══ DATA TO PROCESS ══

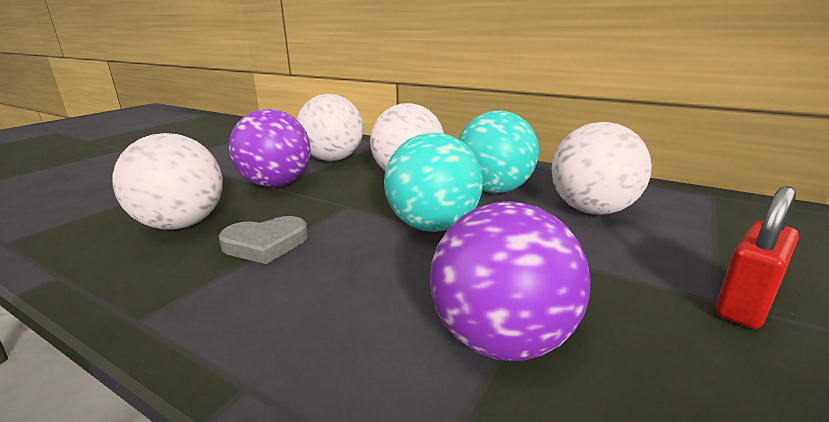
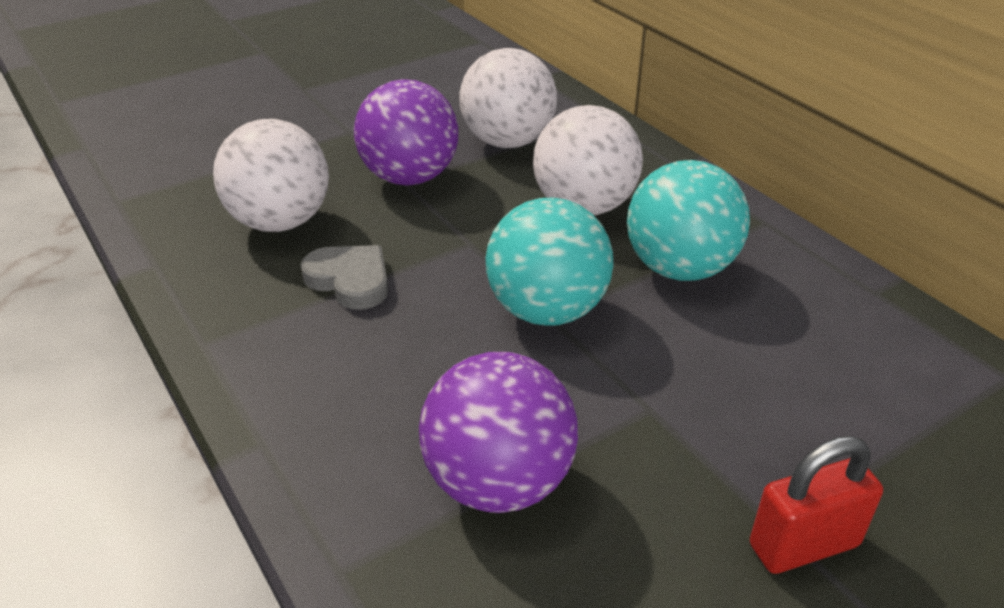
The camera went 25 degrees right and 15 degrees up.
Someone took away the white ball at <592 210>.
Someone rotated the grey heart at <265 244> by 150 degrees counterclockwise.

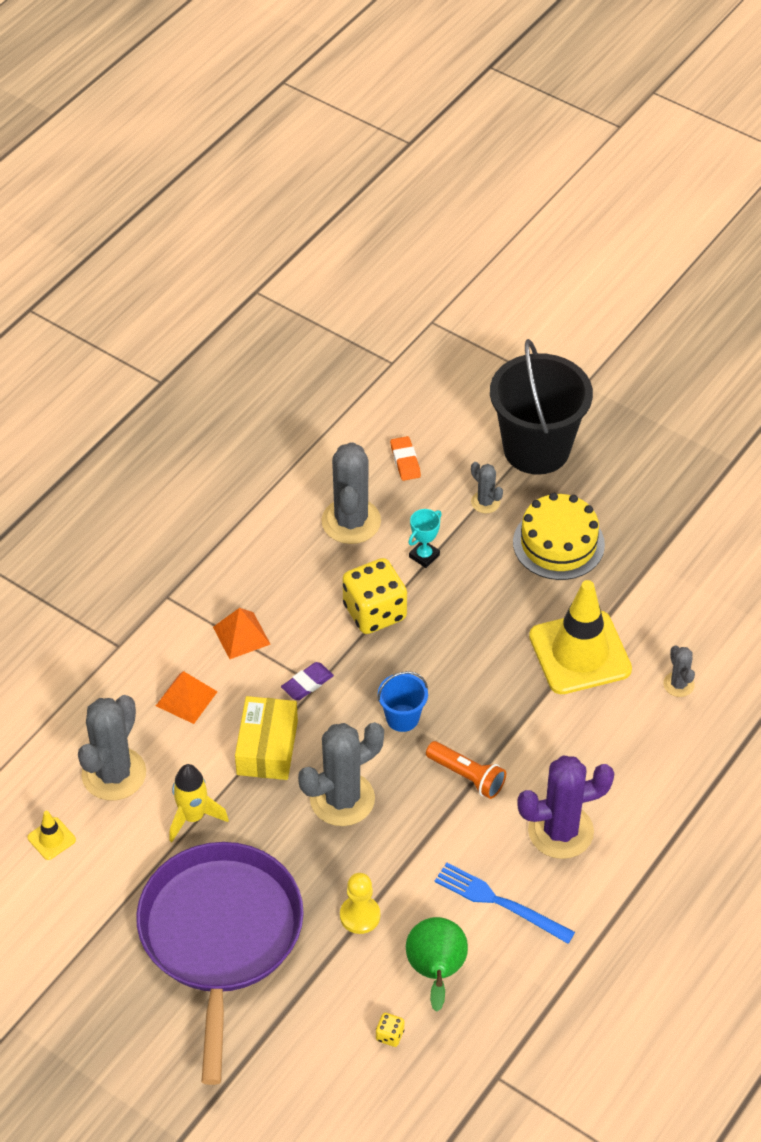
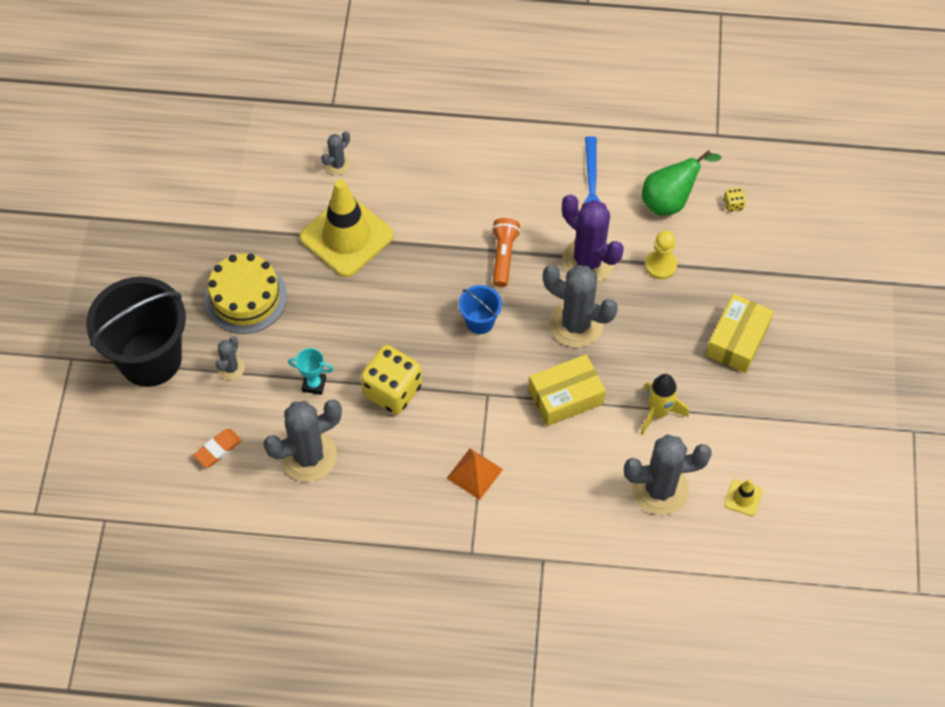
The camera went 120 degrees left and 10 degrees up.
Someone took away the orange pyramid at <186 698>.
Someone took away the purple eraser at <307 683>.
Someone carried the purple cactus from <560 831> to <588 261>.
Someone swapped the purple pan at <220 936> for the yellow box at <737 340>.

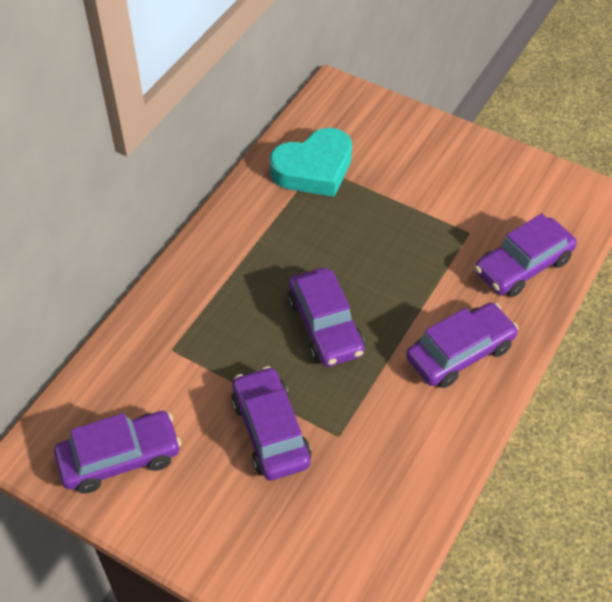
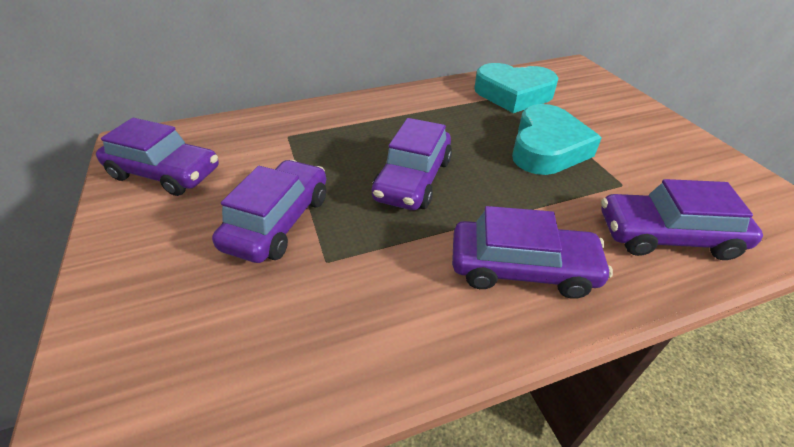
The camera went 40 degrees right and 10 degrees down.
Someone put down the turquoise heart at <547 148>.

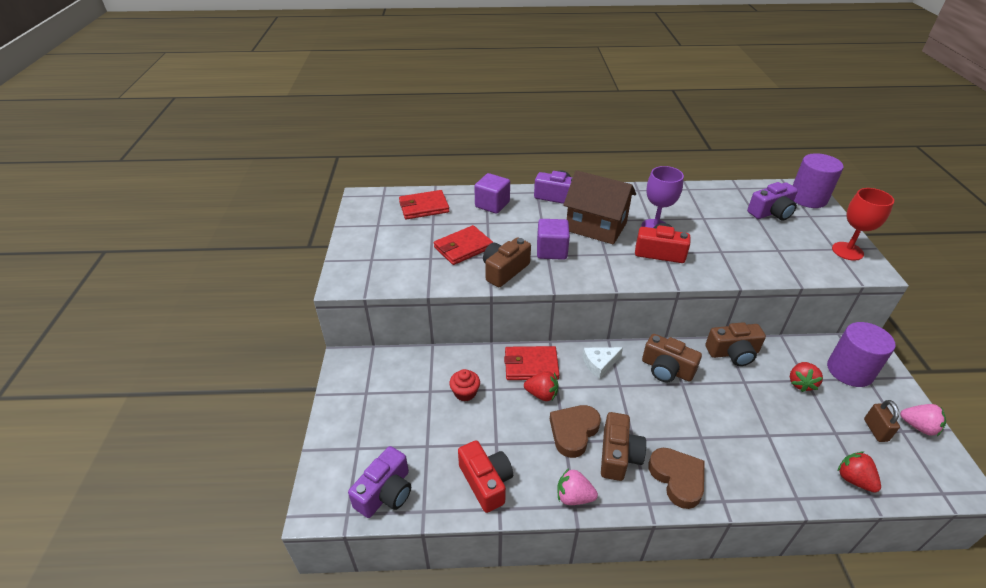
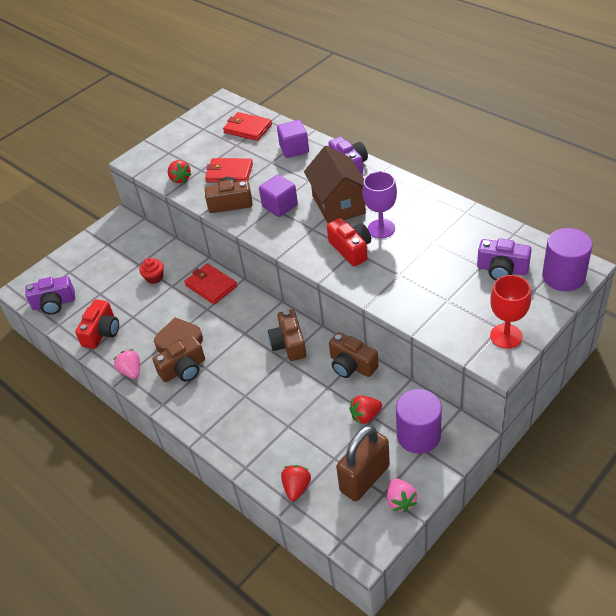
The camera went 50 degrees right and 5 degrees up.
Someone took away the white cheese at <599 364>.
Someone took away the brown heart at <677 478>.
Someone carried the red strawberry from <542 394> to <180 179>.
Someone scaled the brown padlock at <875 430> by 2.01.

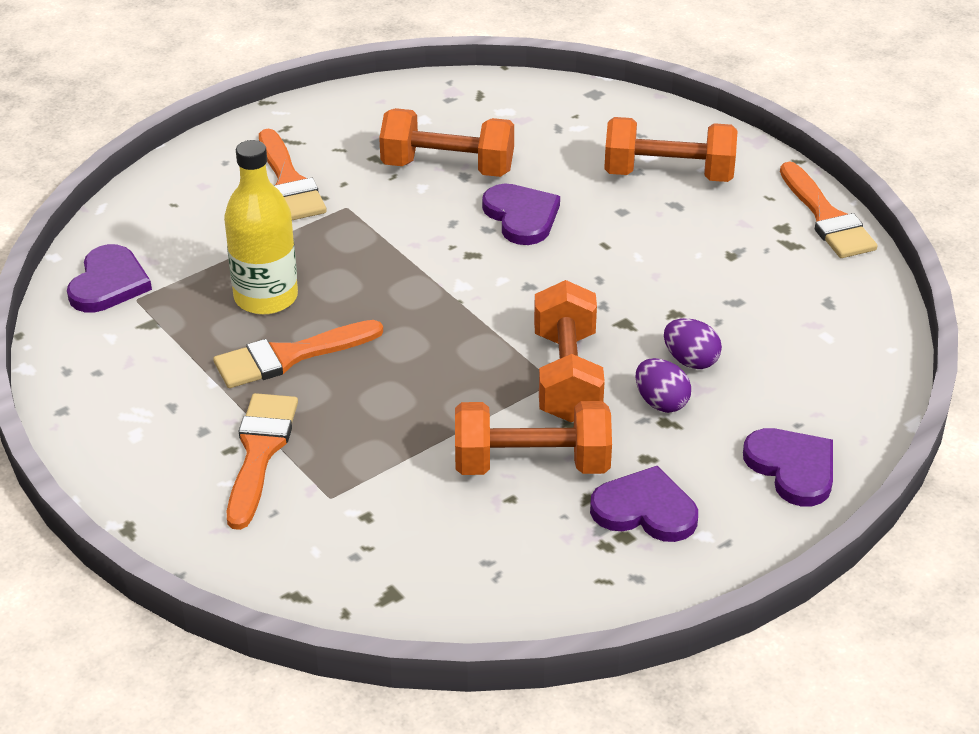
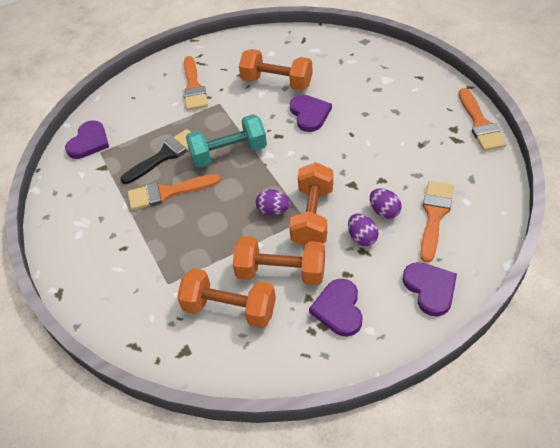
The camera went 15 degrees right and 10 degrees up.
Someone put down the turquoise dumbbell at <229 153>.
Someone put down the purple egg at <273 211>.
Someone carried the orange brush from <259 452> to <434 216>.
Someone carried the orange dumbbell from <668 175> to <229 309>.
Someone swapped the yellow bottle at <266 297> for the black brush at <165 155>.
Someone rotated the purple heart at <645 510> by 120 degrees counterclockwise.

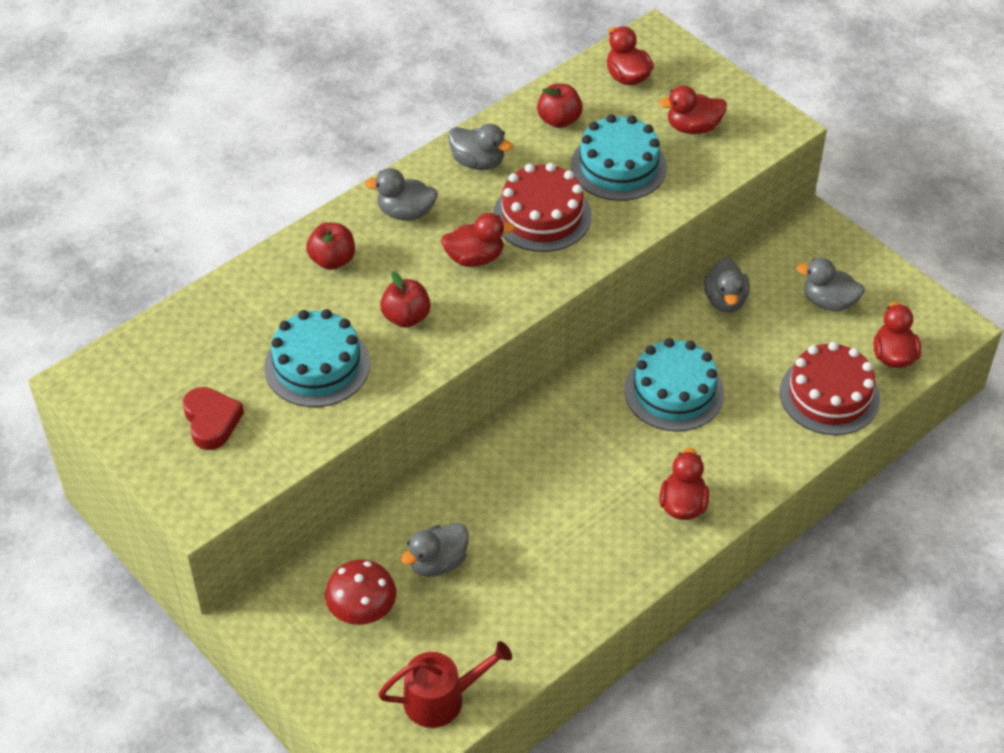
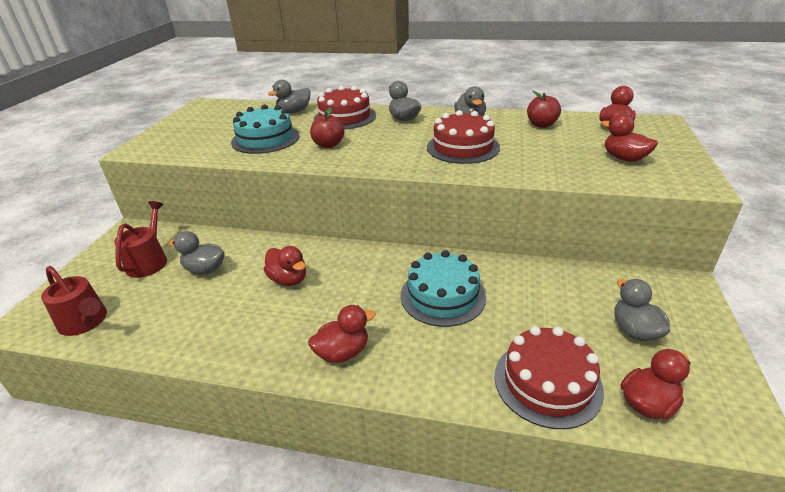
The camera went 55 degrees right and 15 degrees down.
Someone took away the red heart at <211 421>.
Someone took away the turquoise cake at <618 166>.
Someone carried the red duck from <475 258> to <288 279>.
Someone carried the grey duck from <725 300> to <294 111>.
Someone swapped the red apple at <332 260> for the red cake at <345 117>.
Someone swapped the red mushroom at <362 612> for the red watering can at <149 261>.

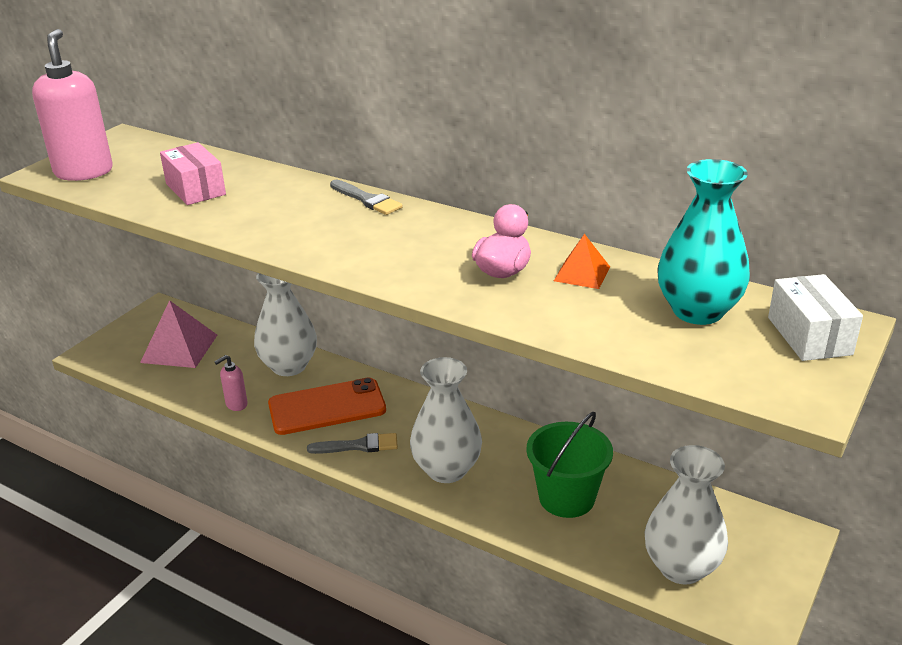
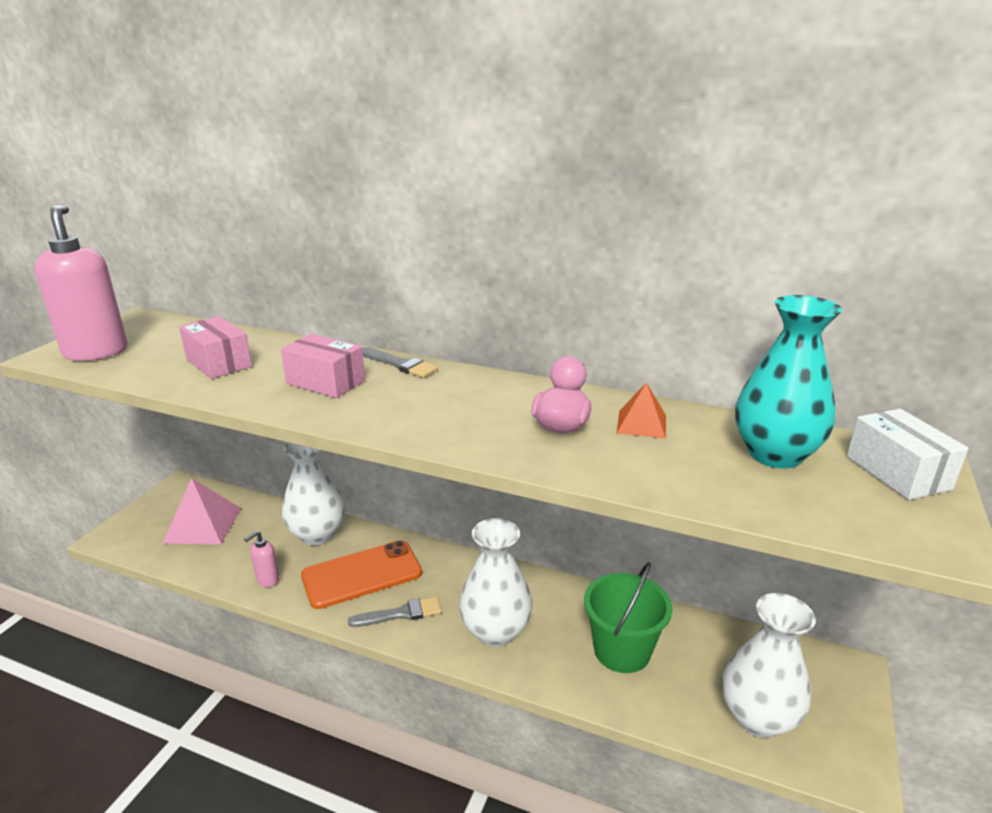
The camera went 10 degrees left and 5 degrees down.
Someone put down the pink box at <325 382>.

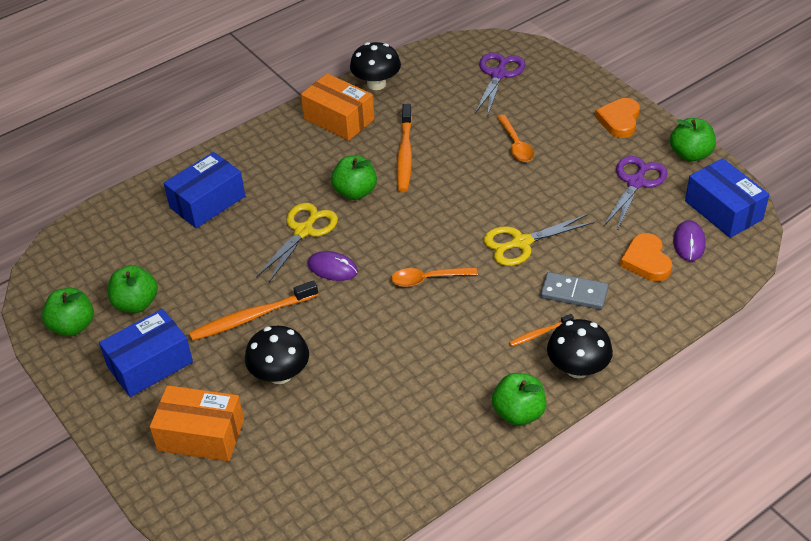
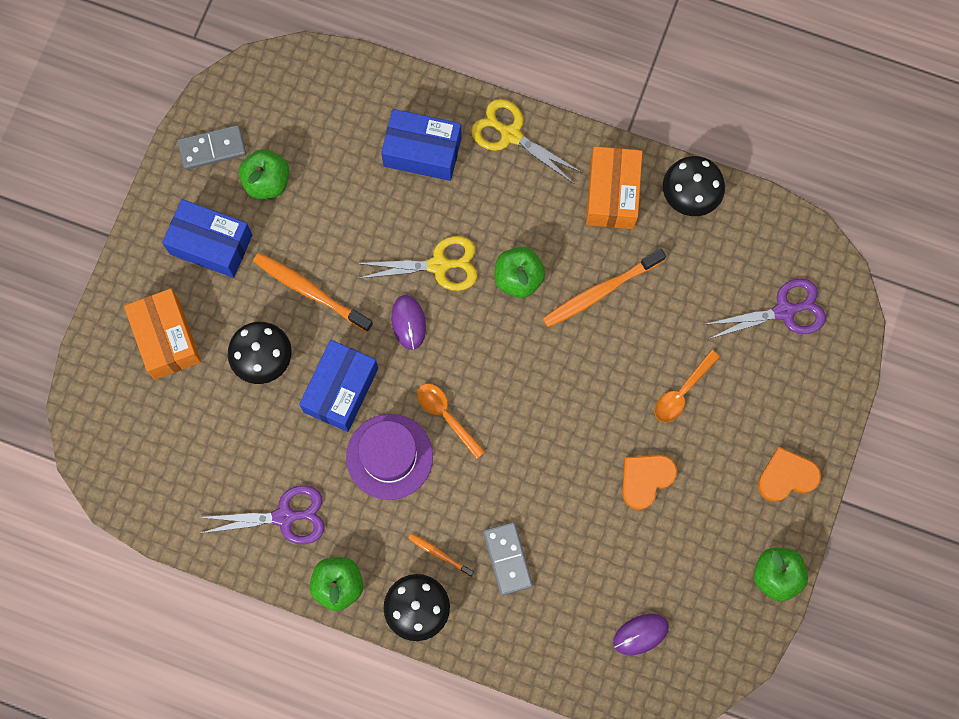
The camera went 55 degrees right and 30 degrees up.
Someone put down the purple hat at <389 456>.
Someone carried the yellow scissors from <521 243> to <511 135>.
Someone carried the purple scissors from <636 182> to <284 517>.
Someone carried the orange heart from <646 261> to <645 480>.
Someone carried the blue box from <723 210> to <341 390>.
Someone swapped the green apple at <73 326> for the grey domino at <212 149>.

═══

▶ _EXERCISE_
Keep the pictures out and repeat exactly the lines from the beginning of the data through the line that contains "Someone carried the orange dumbbell", both ends included.

▶ _WRITTEN ANSWER_
The camera went 25 degrees right and 15 degrees up.
Someone took away the white ball at <592 210>.
Someone rotated the grey heart at <265 244> by 150 degrees counterclockwise.

The camera went 120 degrees left and 10 degrees up.
Someone took away the orange pyramid at <186 698>.
Someone took away the purple eraser at <307 683>.
Someone carried the purple cactus from <560 831> to <588 261>.
Someone swapped the purple pan at <220 936> for the yellow box at <737 340>.

The camera went 40 degrees right and 10 degrees down.
Someone put down the turquoise heart at <547 148>.

The camera went 50 degrees right and 5 degrees up.
Someone took away the white cheese at <599 364>.
Someone took away the brown heart at <677 478>.
Someone carried the red strawberry from <542 394> to <180 179>.
Someone scaled the brown padlock at <875 430> by 2.01.

The camera went 15 degrees right and 10 degrees up.
Someone put down the turquoise dumbbell at <229 153>.
Someone put down the purple egg at <273 211>.
Someone carried the orange brush from <259 452> to <434 216>.
Someone carried the orange dumbbell from <668 175> to <229 309>.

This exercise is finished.